◆ SOURCE MATERIAL
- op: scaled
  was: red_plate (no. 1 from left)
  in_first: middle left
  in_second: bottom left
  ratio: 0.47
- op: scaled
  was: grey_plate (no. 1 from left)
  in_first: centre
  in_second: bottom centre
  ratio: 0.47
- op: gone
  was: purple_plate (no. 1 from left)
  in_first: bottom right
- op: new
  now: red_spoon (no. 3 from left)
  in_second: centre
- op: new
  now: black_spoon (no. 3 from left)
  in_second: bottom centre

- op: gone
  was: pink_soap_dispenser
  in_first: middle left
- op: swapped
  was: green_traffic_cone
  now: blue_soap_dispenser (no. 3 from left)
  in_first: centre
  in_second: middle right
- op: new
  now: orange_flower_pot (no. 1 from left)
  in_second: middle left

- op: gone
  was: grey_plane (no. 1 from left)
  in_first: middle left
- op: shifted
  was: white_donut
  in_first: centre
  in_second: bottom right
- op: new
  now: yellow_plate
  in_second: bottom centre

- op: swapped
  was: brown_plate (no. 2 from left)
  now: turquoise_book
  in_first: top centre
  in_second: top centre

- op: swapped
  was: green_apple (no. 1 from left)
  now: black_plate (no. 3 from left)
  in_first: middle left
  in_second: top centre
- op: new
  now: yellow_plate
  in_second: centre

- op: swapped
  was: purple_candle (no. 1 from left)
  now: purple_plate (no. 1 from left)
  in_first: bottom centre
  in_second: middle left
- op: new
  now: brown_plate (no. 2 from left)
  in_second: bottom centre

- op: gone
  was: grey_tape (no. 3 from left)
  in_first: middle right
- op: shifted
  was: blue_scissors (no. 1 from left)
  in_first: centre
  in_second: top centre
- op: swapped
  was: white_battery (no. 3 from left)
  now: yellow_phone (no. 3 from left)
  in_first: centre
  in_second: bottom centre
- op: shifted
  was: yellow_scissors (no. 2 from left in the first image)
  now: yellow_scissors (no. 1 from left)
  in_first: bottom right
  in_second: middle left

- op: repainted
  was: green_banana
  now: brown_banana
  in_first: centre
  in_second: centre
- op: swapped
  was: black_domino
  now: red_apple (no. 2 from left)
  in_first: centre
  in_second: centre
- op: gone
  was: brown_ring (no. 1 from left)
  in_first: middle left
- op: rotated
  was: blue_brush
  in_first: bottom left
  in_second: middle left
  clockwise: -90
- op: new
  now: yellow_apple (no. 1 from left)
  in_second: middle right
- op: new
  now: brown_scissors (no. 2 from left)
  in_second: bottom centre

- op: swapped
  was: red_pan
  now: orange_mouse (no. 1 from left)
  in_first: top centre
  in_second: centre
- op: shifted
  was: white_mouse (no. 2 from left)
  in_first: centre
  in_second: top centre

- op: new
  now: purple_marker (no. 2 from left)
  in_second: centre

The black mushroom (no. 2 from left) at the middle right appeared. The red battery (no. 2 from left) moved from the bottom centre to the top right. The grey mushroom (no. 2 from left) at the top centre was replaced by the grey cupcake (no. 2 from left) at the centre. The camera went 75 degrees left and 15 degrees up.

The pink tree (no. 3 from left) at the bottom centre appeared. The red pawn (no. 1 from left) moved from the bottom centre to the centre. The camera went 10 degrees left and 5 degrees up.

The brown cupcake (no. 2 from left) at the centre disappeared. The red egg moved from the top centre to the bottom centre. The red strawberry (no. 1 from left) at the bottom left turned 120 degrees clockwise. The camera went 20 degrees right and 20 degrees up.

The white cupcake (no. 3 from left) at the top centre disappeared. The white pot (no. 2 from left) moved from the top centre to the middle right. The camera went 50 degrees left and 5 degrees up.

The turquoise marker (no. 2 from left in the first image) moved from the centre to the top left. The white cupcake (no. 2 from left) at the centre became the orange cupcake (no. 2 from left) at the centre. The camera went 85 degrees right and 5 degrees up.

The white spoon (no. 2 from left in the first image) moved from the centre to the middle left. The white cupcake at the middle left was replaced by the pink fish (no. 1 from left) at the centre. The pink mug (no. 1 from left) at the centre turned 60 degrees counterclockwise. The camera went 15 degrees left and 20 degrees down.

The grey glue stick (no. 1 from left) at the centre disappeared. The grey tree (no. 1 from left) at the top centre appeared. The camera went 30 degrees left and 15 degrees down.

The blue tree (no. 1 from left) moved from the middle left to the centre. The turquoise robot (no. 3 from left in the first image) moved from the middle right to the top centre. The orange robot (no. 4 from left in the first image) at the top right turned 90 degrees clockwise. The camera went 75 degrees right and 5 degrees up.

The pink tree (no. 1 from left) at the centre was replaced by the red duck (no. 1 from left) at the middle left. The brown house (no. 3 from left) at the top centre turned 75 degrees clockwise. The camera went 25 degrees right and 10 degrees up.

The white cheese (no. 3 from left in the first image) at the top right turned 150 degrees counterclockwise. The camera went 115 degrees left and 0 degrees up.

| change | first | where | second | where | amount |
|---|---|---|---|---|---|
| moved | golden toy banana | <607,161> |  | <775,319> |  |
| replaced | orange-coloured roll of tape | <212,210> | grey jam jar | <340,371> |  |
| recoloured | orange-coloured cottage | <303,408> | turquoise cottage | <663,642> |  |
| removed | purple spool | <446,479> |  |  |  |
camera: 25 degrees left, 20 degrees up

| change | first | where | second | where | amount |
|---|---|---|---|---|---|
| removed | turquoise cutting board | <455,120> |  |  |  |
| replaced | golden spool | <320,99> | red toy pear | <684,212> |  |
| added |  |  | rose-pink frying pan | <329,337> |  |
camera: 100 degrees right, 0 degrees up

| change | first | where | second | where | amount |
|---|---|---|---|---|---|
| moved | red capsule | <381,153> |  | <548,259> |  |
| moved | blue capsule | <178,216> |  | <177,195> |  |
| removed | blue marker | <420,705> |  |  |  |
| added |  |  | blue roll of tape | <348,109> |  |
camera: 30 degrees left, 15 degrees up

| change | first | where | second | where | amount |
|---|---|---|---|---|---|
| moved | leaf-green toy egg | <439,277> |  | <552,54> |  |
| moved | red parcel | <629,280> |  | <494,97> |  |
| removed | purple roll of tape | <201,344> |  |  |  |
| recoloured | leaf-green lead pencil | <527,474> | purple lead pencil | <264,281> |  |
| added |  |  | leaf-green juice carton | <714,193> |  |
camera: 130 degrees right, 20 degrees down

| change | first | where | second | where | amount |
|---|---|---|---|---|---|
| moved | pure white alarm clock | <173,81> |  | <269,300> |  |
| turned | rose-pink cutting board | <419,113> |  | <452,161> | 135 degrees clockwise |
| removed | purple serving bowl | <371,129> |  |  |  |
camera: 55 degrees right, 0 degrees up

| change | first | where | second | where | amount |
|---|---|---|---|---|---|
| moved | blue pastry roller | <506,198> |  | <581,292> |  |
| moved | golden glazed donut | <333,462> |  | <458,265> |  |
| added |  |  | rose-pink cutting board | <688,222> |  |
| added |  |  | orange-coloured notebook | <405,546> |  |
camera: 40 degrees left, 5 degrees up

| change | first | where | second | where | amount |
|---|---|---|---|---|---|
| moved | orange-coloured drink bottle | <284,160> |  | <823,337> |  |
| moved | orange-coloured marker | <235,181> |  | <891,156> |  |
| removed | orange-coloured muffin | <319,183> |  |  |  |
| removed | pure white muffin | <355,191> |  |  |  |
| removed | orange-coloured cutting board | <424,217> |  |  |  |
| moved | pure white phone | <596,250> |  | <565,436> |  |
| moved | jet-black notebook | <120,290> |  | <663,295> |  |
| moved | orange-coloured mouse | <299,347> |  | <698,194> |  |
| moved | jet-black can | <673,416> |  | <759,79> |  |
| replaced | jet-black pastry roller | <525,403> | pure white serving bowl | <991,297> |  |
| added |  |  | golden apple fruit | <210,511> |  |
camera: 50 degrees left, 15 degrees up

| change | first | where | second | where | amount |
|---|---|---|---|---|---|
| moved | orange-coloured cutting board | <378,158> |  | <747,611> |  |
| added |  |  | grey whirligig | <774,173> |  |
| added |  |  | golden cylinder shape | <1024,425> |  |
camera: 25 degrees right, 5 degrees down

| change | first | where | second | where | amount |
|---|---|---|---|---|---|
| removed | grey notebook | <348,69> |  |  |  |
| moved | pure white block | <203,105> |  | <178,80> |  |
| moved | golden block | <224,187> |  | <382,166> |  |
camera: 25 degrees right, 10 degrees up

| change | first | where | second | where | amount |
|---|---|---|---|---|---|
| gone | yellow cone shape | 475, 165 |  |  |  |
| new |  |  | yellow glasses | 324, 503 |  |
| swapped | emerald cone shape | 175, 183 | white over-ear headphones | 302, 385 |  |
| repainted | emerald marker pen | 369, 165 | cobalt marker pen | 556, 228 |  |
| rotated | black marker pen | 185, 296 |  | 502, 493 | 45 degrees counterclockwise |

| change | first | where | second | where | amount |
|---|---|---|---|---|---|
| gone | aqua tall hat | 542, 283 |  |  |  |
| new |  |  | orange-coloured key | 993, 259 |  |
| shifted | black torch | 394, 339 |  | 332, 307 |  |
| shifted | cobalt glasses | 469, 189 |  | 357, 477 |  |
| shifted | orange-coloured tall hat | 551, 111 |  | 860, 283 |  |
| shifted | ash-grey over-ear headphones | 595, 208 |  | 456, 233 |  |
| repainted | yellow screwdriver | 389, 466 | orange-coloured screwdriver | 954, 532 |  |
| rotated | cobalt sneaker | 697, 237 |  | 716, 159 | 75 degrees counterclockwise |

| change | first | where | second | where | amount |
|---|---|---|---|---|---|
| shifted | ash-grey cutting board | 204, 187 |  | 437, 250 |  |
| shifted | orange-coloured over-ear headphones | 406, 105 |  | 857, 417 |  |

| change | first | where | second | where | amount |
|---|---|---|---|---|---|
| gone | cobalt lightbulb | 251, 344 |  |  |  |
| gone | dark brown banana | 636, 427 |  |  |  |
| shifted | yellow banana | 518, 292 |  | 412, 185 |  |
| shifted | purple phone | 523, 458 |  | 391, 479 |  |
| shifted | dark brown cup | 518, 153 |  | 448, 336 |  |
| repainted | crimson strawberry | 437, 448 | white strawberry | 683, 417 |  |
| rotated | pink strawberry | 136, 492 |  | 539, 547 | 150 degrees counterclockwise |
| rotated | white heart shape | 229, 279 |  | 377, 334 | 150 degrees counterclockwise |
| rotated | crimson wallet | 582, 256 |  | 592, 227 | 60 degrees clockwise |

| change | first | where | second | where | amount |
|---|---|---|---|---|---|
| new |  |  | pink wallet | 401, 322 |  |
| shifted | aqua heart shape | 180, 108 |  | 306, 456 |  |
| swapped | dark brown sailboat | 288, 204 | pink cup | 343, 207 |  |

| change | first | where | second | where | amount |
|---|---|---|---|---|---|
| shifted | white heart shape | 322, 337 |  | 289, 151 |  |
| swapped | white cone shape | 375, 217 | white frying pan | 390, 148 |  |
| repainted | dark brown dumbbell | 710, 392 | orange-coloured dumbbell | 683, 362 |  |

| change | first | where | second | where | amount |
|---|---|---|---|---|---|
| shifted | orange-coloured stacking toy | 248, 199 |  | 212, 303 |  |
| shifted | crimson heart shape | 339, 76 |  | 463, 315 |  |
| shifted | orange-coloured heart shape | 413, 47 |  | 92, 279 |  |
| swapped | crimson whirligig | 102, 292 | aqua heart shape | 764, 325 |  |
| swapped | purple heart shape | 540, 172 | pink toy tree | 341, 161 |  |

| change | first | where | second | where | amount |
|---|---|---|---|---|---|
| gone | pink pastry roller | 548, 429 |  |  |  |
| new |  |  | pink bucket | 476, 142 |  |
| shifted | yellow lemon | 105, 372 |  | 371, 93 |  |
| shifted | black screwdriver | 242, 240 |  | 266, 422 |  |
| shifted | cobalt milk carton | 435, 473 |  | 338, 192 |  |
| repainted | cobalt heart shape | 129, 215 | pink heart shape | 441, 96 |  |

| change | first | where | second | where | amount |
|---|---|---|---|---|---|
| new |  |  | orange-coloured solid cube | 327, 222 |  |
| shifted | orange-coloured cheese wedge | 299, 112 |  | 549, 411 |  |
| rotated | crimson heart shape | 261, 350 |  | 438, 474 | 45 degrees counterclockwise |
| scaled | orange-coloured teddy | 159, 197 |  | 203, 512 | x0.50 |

◆ TASK PROMPT
The entries above hold a line with "now: red_spoon (no. 3 from left)" and a later line with "now: black_spoon (no. 3 from left)". Write out exactly those lines and all lines between, nothing more.

◆ ANSWER FOR THE TASK
  now: red_spoon (no. 3 from left)
  in_second: centre
- op: new
  now: black_spoon (no. 3 from left)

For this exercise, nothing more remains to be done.